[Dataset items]
··········

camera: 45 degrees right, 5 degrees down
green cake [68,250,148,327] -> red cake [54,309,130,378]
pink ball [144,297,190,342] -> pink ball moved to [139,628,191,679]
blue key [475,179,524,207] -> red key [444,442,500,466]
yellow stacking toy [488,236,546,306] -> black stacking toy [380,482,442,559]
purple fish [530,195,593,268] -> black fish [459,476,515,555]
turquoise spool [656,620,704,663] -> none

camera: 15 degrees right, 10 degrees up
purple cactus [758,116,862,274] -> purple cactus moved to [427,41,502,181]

··········

### [TO-DO ITEM]
Write out the data above once more, exactly as it reads.

### [THE COMPLETED TASK]
camera: 45 degrees right, 5 degrees down
green cake [68,250,148,327] -> red cake [54,309,130,378]
pink ball [144,297,190,342] -> pink ball moved to [139,628,191,679]
blue key [475,179,524,207] -> red key [444,442,500,466]
yellow stacking toy [488,236,546,306] -> black stacking toy [380,482,442,559]
purple fish [530,195,593,268] -> black fish [459,476,515,555]
turquoise spool [656,620,704,663] -> none

camera: 15 degrees right, 10 degrees up
purple cactus [758,116,862,274] -> purple cactus moved to [427,41,502,181]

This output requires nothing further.